Object state change records
**********

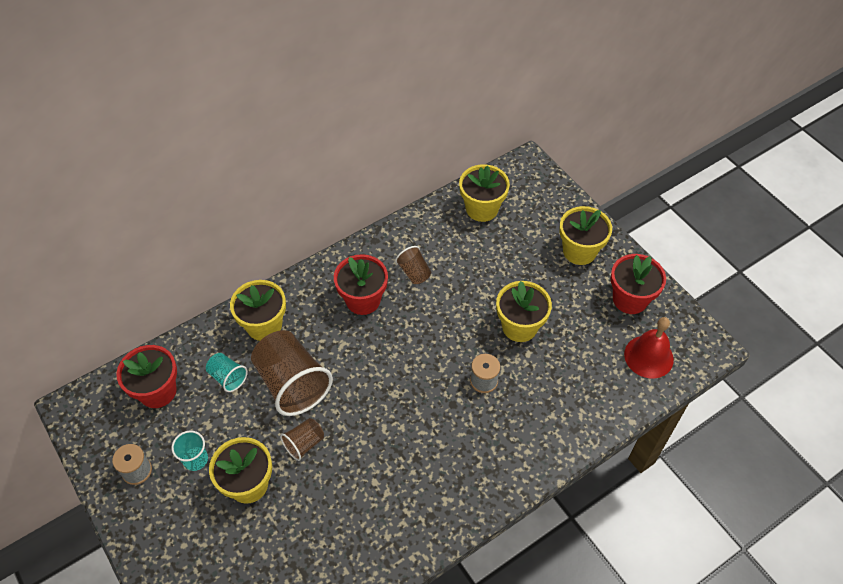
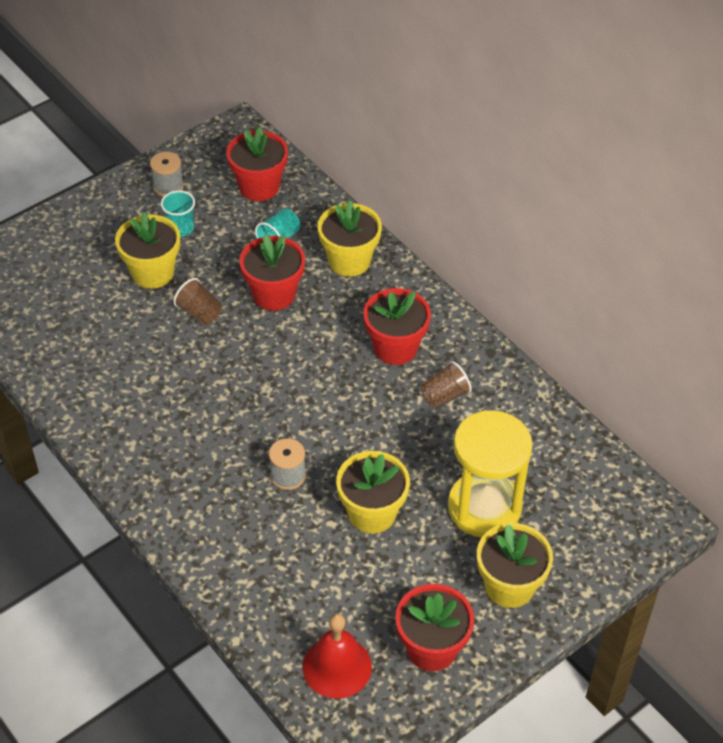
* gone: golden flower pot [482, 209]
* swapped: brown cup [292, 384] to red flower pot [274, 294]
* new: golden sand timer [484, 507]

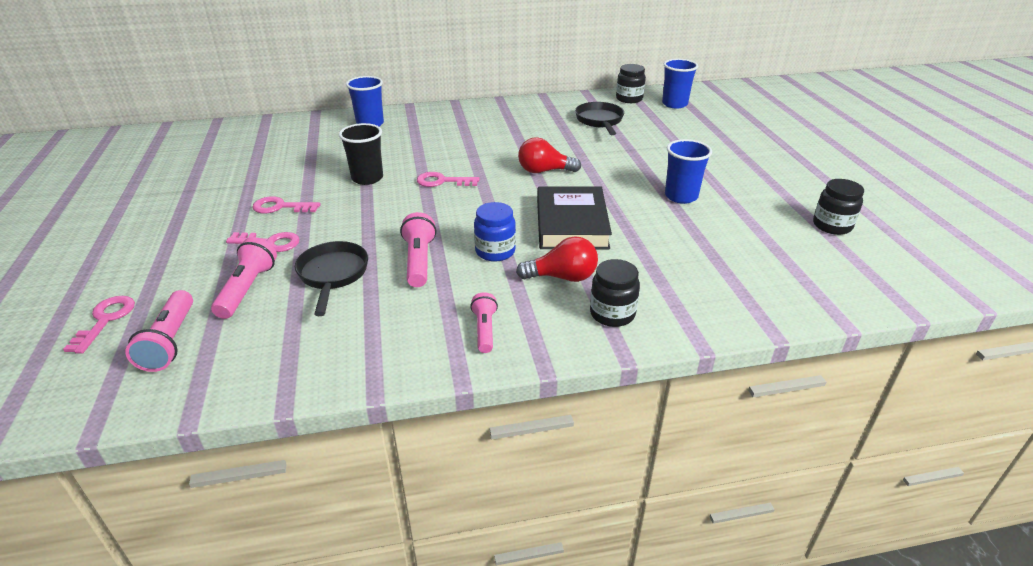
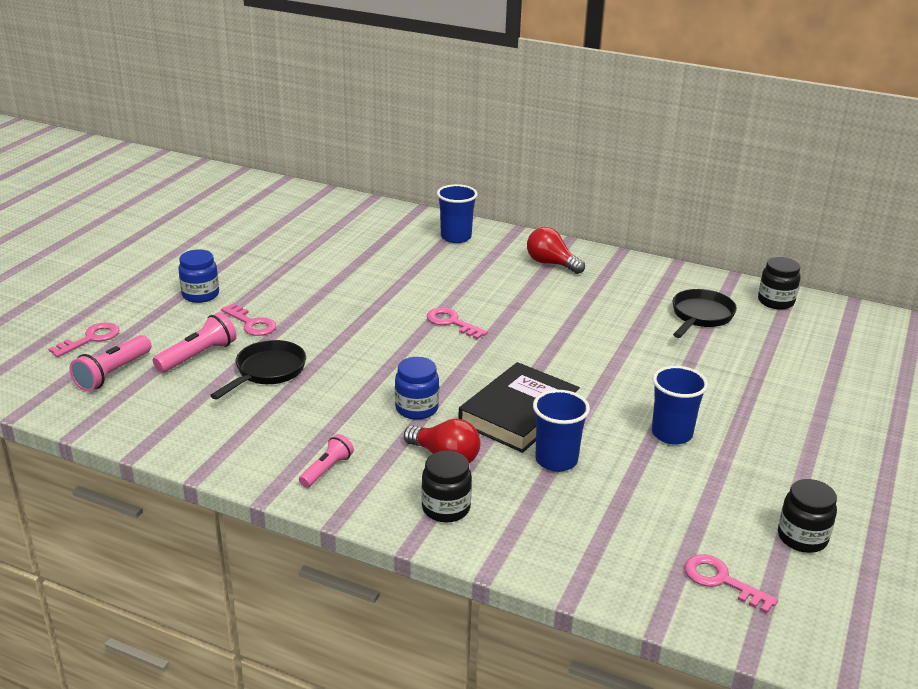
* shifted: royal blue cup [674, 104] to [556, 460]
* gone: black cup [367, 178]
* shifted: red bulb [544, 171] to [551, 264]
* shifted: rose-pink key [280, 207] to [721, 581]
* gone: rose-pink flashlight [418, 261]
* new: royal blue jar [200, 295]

**********

What lines of the data include the word "golden"? Copy each of them.

* gone: golden flower pot [482, 209]
* new: golden sand timer [484, 507]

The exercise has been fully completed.